**Dataset extract:**
:::
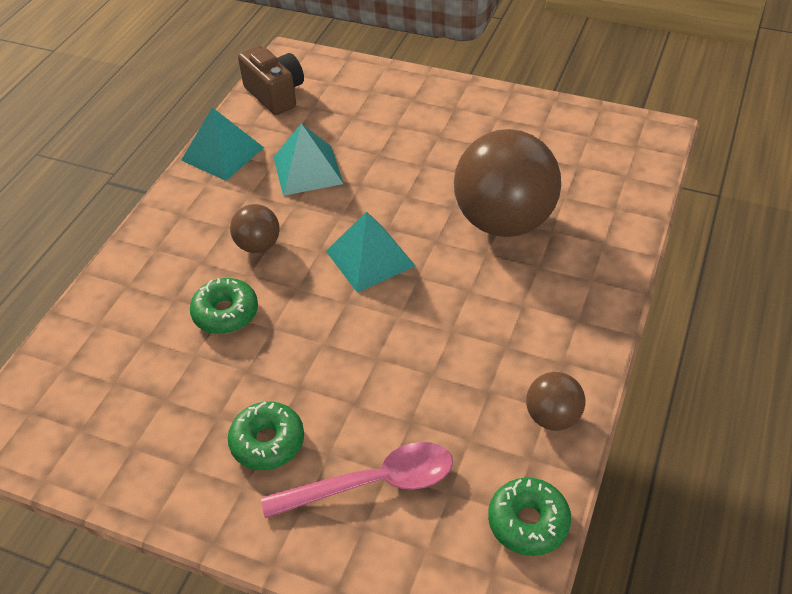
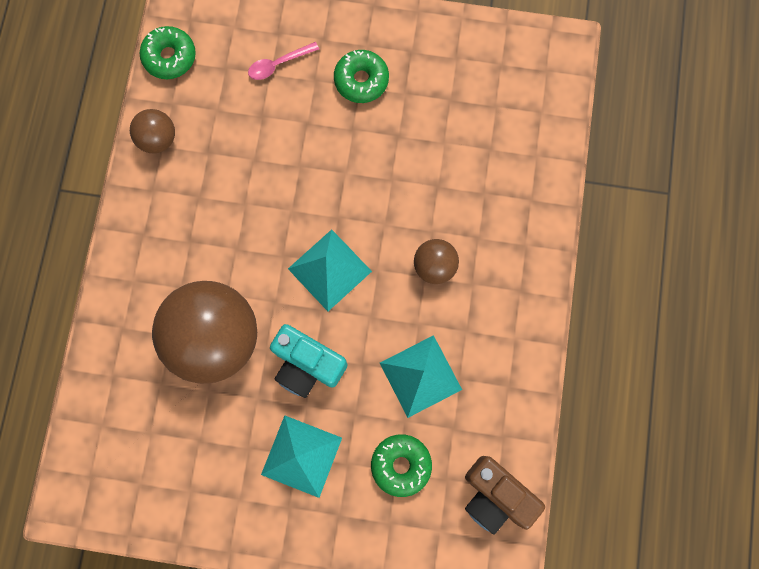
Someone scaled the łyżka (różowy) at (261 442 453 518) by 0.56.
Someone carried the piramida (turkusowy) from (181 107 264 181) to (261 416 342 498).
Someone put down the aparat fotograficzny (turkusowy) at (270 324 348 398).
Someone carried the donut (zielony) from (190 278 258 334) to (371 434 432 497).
:::
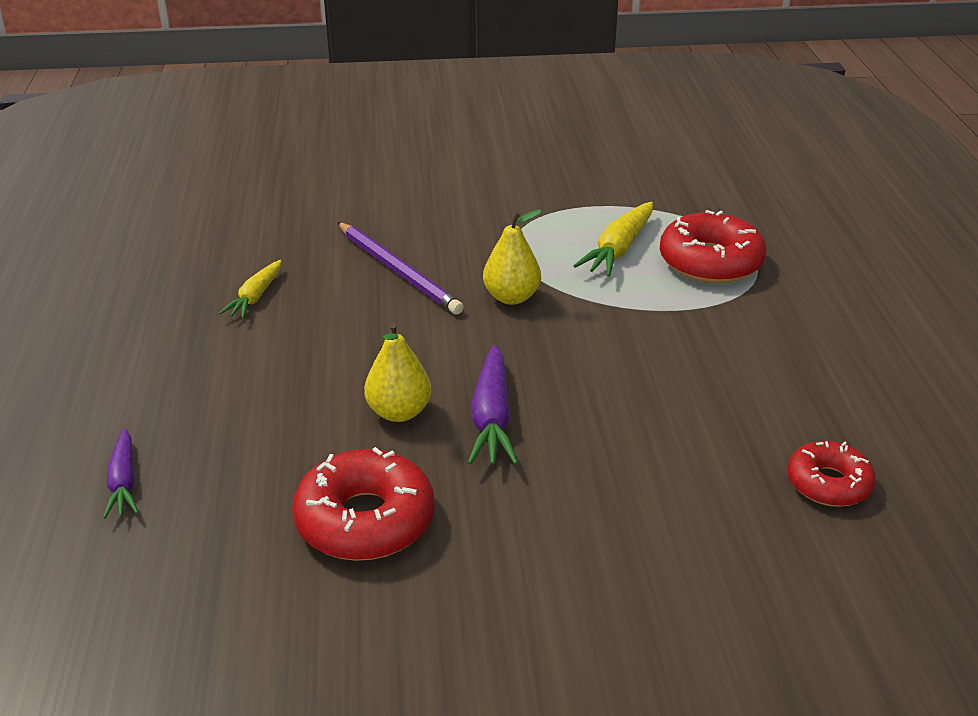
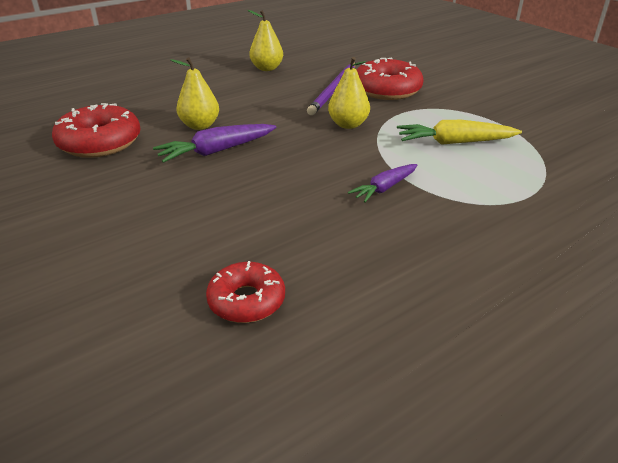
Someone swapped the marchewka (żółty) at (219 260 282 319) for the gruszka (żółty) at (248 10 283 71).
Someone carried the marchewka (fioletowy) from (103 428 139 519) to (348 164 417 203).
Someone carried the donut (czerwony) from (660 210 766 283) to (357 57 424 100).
:::
In the entries above, find the line with "Someone scaled the" and the line with "Someone carried the donut (zielony)", then restate word for word both of them and every line between, with nothing more.

Someone scaled the łyżka (różowy) at (261 442 453 518) by 0.56.
Someone carried the piramida (turkusowy) from (181 107 264 181) to (261 416 342 498).
Someone put down the aparat fotograficzny (turkusowy) at (270 324 348 398).
Someone carried the donut (zielony) from (190 278 258 334) to (371 434 432 497).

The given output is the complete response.